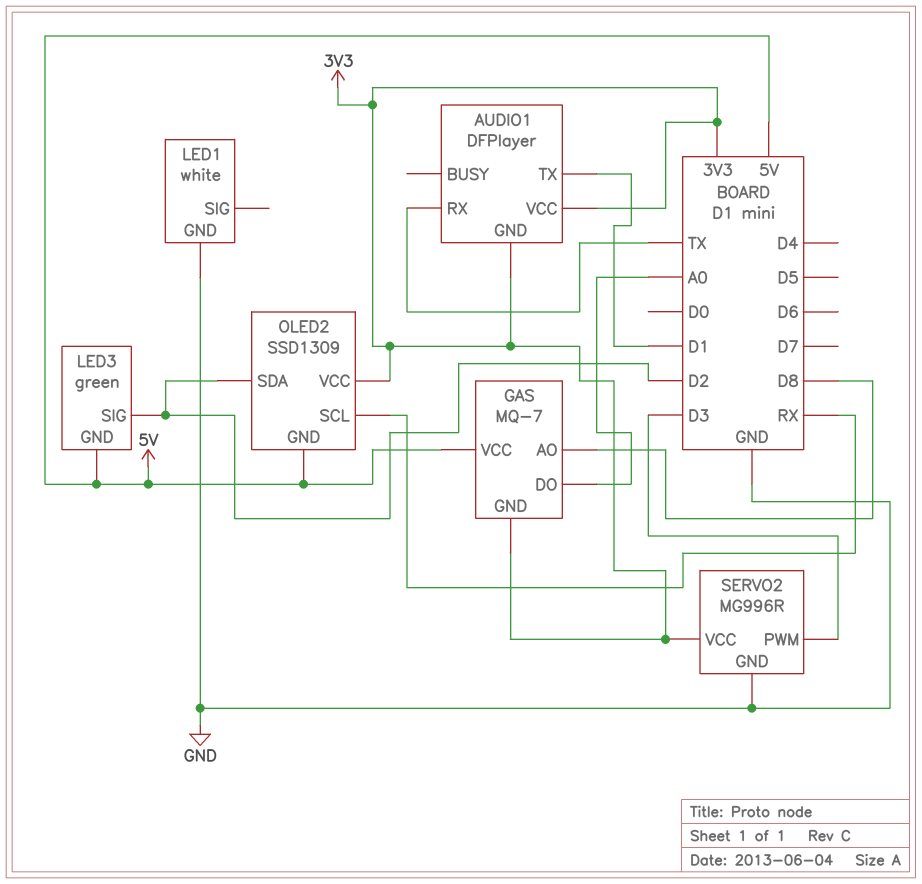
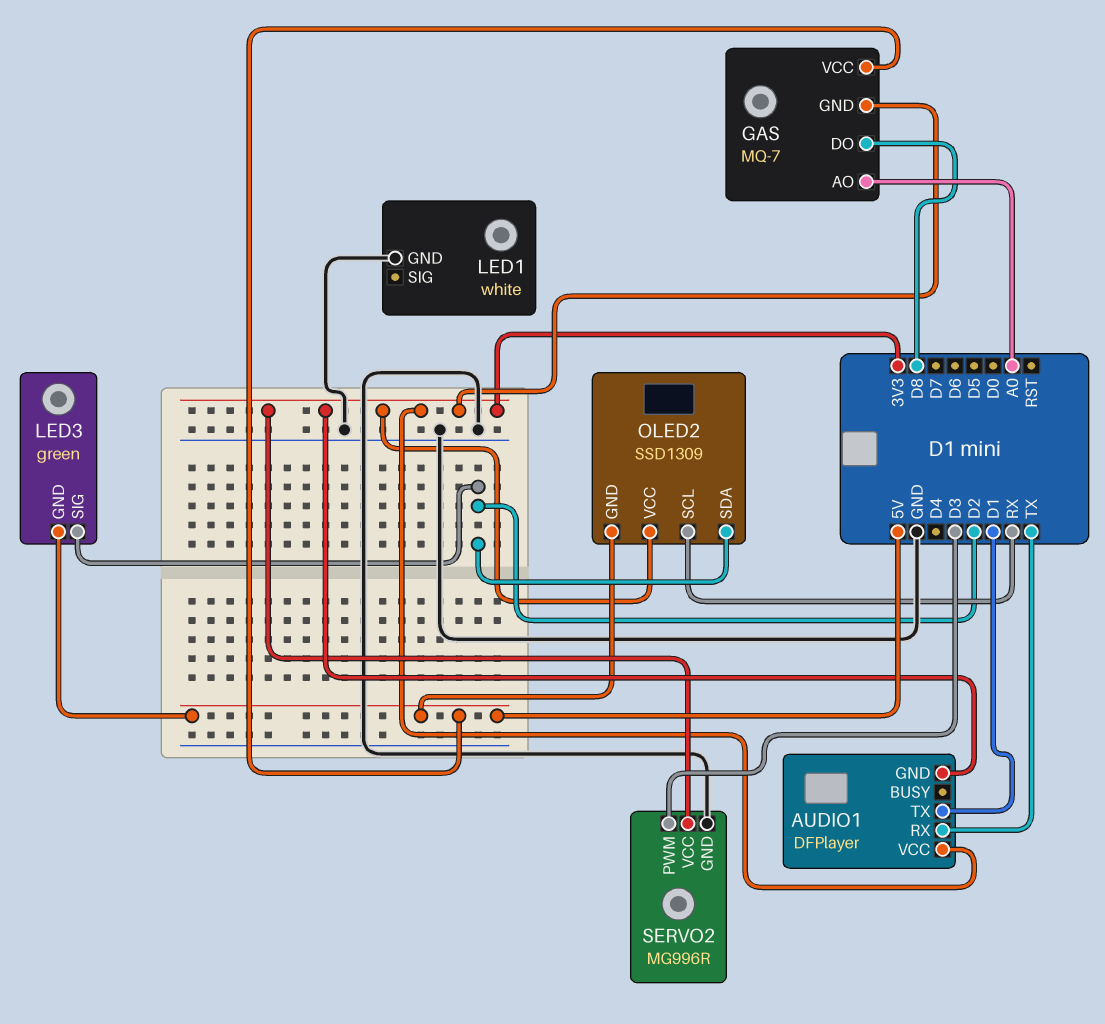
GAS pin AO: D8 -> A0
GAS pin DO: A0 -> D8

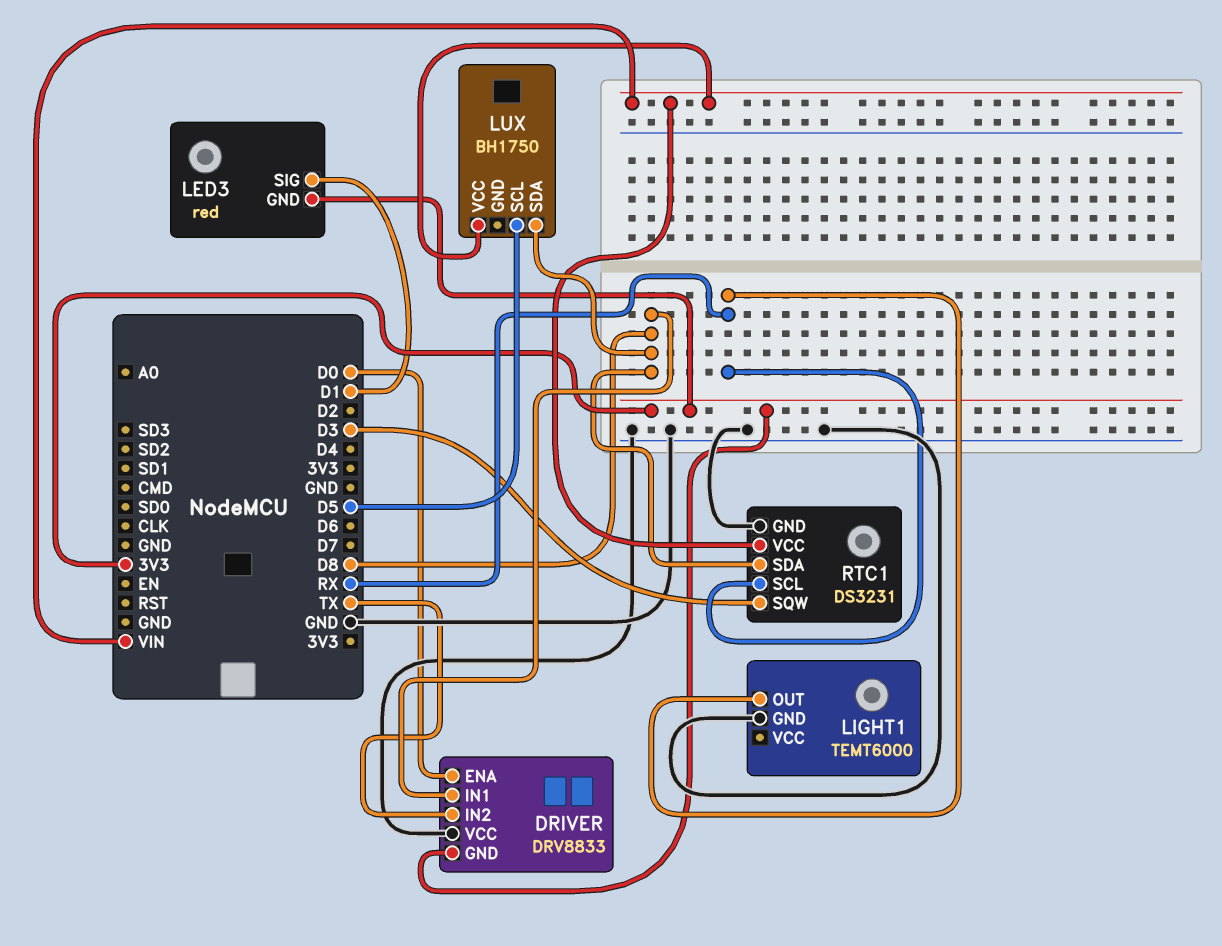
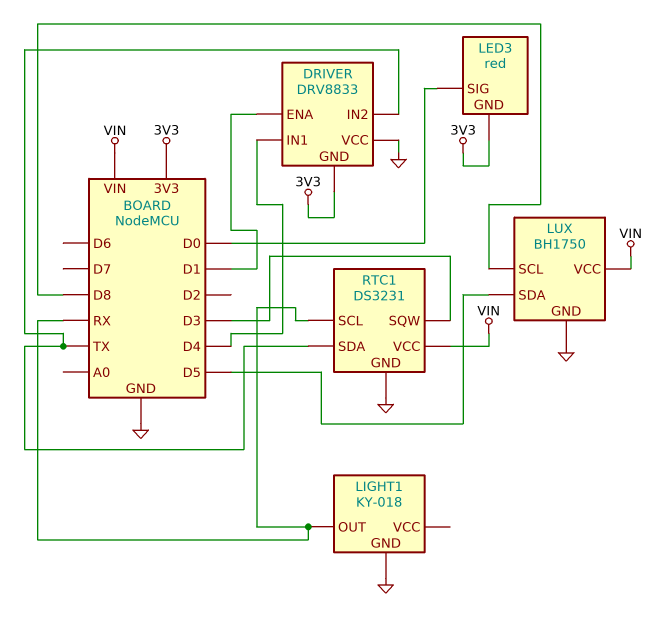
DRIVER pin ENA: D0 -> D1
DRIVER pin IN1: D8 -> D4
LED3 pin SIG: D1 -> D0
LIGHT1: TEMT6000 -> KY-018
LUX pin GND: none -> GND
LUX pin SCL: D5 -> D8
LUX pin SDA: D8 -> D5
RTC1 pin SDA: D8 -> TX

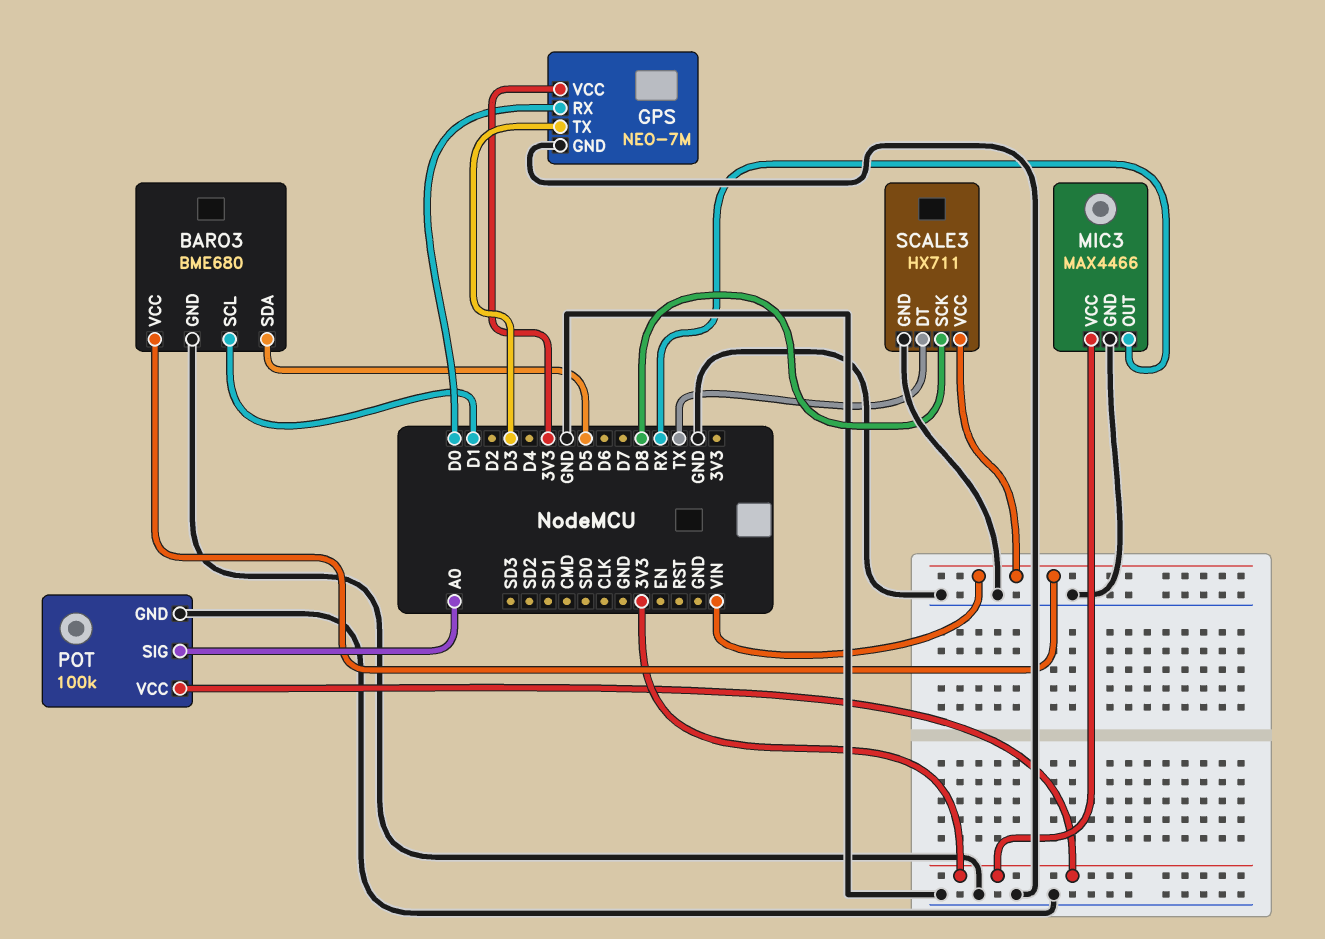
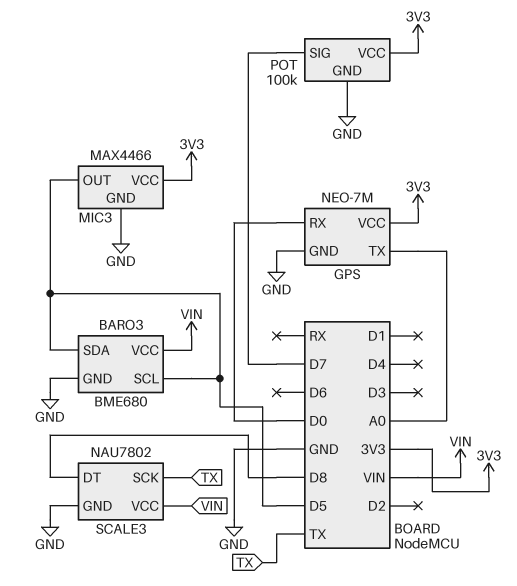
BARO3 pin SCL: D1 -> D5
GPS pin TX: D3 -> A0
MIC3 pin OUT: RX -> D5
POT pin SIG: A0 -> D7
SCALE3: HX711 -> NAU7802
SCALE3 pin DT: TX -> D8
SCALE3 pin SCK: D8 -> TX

--------------------------------------------------

__PROBLEM DETAILS__. From the line containing "DRIVER pin ENA: D0 -> D1" down to the end of the listing above, every line is to be returned exactly, though the pictures are not.

__WRITTEN RESPONSE__.
DRIVER pin ENA: D0 -> D1
DRIVER pin IN1: D8 -> D4
LED3 pin SIG: D1 -> D0
LIGHT1: TEMT6000 -> KY-018
LUX pin GND: none -> GND
LUX pin SCL: D5 -> D8
LUX pin SDA: D8 -> D5
RTC1 pin SDA: D8 -> TX

BARO3 pin SCL: D1 -> D5
GPS pin TX: D3 -> A0
MIC3 pin OUT: RX -> D5
POT pin SIG: A0 -> D7
SCALE3: HX711 -> NAU7802
SCALE3 pin DT: TX -> D8
SCALE3 pin SCK: D8 -> TX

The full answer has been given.